* Direction: From the entries below, extract everything from the first line through the line containing "orange trapezoid: moved 5 px left, 3 px down", that line included, and reproduce it character for character.

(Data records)

□ □ □ □

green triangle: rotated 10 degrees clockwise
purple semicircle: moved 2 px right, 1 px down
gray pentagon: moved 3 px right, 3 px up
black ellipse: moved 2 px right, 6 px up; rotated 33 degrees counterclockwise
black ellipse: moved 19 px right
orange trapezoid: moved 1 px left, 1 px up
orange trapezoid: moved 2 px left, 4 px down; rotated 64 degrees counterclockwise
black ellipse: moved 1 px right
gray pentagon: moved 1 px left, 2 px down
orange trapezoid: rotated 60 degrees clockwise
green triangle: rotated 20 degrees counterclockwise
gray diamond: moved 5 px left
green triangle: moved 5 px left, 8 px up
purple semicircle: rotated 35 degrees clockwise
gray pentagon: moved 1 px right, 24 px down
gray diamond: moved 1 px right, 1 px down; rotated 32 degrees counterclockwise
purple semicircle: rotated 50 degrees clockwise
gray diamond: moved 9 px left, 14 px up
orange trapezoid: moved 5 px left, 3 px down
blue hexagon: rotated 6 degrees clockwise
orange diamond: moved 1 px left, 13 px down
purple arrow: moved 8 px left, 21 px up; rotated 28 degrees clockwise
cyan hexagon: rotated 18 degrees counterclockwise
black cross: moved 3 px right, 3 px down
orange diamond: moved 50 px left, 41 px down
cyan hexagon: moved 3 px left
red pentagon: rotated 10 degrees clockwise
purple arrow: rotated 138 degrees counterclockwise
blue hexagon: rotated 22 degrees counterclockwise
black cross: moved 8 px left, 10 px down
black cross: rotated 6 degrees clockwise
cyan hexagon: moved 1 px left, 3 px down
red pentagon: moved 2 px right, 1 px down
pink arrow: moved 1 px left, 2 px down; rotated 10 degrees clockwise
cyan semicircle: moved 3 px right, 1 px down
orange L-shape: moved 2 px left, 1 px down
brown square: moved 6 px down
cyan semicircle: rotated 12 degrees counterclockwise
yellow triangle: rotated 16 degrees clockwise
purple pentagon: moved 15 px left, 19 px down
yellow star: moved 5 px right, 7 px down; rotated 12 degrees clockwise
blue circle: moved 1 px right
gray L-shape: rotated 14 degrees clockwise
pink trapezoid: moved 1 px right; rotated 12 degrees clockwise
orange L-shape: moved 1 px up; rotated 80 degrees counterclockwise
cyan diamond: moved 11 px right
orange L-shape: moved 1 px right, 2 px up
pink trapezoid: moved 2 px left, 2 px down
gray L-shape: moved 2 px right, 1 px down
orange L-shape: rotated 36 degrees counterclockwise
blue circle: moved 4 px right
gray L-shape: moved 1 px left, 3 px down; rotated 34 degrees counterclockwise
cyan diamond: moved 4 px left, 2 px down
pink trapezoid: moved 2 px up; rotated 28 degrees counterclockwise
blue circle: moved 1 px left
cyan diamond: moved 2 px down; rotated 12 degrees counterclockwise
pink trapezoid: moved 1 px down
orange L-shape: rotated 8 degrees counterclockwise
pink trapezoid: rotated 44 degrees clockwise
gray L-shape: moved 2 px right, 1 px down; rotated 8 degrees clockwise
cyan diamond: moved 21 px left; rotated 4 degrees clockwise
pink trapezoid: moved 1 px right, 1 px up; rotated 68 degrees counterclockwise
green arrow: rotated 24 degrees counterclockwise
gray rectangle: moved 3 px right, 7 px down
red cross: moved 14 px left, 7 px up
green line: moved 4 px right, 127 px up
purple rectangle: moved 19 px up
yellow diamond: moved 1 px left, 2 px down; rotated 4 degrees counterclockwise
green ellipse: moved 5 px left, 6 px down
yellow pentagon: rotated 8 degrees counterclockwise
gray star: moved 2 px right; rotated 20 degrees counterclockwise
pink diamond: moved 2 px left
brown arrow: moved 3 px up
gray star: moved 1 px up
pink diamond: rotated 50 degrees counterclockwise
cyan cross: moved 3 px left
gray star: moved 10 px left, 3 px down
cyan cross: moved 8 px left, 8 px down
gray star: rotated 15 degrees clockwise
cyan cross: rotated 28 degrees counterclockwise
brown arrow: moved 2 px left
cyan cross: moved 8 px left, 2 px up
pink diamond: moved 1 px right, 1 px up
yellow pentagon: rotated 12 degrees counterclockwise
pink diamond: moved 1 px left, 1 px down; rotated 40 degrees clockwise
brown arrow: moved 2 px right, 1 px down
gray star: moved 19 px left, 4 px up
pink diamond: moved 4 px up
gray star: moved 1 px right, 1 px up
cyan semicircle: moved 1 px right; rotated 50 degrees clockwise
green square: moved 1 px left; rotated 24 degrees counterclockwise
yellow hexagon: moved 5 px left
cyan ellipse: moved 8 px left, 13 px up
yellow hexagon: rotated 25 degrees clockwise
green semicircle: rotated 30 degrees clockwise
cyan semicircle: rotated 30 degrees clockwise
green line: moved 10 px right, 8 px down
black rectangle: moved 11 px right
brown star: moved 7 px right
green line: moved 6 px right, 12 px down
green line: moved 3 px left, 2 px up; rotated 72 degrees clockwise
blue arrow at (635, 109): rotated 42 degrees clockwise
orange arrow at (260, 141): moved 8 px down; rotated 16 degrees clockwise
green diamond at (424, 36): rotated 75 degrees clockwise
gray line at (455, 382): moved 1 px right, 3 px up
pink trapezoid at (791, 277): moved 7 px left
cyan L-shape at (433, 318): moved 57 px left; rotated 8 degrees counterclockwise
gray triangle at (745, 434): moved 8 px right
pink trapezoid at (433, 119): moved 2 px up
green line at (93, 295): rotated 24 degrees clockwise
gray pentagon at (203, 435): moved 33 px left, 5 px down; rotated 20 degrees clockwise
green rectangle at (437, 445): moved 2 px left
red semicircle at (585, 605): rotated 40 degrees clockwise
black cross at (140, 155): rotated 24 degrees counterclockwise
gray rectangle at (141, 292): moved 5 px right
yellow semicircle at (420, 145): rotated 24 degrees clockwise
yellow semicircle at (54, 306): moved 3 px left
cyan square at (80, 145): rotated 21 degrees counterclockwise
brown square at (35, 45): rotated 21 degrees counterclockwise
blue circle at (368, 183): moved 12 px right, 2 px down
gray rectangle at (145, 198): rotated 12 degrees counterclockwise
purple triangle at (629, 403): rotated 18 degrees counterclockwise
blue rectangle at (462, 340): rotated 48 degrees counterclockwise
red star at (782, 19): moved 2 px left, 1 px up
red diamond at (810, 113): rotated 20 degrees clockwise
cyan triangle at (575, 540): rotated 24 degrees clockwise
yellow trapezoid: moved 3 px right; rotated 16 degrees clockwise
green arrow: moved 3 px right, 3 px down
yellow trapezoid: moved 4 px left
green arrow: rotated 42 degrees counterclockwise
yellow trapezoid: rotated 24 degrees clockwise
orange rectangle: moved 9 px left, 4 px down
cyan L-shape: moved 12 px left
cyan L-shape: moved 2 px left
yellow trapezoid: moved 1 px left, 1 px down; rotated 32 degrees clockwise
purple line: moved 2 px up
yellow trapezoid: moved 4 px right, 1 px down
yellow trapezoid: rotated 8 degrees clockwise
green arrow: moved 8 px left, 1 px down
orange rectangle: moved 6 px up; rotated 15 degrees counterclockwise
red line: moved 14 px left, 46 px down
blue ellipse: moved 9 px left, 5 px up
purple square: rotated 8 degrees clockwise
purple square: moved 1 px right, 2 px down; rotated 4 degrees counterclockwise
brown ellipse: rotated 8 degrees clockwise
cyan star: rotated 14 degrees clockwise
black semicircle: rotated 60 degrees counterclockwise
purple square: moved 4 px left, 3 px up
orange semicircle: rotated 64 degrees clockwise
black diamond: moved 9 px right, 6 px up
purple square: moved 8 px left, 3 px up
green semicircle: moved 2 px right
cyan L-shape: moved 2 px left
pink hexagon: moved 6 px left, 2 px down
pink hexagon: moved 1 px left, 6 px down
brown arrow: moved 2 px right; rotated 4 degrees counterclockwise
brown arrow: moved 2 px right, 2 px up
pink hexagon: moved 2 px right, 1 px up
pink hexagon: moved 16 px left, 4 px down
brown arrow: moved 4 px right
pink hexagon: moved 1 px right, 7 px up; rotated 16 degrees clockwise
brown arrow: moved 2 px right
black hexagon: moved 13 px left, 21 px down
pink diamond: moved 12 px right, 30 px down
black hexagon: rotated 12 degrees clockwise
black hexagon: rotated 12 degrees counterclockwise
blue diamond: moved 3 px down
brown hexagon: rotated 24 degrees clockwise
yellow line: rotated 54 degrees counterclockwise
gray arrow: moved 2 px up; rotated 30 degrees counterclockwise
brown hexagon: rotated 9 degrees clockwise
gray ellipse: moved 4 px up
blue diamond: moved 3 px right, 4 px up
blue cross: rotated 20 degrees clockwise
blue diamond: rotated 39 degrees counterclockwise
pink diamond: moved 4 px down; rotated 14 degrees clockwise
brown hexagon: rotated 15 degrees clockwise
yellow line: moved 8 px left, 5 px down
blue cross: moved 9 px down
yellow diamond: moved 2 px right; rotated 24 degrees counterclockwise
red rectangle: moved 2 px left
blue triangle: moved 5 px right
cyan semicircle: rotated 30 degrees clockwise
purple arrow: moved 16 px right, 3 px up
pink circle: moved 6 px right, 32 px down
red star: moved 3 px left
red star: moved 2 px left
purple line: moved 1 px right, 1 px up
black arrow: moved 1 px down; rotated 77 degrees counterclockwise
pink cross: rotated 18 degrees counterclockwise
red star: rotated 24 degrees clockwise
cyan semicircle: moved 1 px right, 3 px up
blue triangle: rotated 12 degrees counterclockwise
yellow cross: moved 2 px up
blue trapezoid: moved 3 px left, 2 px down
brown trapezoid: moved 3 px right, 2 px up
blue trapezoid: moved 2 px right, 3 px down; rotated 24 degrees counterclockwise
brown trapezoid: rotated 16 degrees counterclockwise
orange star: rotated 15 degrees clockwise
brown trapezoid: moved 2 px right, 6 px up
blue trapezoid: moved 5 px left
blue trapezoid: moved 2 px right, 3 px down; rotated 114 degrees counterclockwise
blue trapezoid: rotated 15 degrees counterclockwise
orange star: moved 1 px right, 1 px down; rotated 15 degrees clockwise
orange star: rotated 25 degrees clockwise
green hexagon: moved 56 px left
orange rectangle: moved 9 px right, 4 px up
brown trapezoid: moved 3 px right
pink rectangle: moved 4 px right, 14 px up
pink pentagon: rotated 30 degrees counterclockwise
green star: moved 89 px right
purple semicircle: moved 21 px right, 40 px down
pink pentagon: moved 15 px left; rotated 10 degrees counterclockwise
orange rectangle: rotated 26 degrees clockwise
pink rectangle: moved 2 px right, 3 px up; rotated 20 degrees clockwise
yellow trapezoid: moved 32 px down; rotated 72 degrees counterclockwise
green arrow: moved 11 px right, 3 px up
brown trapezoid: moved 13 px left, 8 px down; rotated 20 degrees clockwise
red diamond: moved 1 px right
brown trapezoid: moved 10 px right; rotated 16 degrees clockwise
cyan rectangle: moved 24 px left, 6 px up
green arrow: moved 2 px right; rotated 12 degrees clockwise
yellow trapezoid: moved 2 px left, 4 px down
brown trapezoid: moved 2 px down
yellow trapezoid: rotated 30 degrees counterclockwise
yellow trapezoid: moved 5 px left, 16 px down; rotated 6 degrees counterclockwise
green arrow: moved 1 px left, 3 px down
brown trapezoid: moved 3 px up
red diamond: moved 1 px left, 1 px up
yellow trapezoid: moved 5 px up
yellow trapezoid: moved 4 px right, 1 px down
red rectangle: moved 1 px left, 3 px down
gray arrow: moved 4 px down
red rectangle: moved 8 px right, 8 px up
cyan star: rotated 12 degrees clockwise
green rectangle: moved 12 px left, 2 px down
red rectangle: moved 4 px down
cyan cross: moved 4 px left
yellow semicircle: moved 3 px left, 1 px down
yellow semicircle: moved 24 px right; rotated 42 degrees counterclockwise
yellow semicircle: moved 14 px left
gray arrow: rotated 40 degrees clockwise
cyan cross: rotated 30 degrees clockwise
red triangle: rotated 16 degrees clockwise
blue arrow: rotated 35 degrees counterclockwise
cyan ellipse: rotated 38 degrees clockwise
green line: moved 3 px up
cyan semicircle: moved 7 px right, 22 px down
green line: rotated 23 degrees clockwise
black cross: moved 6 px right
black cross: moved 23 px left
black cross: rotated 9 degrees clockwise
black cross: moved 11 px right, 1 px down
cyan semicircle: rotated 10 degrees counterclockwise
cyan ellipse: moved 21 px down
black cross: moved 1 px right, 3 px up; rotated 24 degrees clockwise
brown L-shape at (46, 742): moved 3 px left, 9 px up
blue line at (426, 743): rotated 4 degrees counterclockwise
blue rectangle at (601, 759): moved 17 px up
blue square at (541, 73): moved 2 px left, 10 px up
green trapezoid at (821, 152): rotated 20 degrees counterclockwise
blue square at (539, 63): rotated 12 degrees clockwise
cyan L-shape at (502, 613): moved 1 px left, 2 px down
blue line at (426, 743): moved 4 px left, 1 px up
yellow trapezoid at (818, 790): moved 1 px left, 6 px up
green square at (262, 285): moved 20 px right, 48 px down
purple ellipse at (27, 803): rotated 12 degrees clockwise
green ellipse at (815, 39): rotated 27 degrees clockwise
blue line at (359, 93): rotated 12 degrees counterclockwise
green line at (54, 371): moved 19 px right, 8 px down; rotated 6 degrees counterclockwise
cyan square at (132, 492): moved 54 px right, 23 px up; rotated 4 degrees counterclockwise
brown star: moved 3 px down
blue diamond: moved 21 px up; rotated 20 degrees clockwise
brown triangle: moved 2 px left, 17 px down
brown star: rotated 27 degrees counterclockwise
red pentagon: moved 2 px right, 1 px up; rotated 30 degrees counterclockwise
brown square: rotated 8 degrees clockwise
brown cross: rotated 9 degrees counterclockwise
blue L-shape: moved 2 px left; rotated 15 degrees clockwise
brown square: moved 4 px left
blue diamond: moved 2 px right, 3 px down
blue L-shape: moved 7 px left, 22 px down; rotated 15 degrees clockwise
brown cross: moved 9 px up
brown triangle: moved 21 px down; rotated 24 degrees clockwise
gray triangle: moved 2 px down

□ □ □ □

* Finished answer:
green triangle: rotated 10 degrees clockwise
purple semicircle: moved 2 px right, 1 px down
gray pentagon: moved 3 px right, 3 px up
black ellipse: moved 2 px right, 6 px up; rotated 33 degrees counterclockwise
black ellipse: moved 19 px right
orange trapezoid: moved 1 px left, 1 px up
orange trapezoid: moved 2 px left, 4 px down; rotated 64 degrees counterclockwise
black ellipse: moved 1 px right
gray pentagon: moved 1 px left, 2 px down
orange trapezoid: rotated 60 degrees clockwise
green triangle: rotated 20 degrees counterclockwise
gray diamond: moved 5 px left
green triangle: moved 5 px left, 8 px up
purple semicircle: rotated 35 degrees clockwise
gray pentagon: moved 1 px right, 24 px down
gray diamond: moved 1 px right, 1 px down; rotated 32 degrees counterclockwise
purple semicircle: rotated 50 degrees clockwise
gray diamond: moved 9 px left, 14 px up
orange trapezoid: moved 5 px left, 3 px down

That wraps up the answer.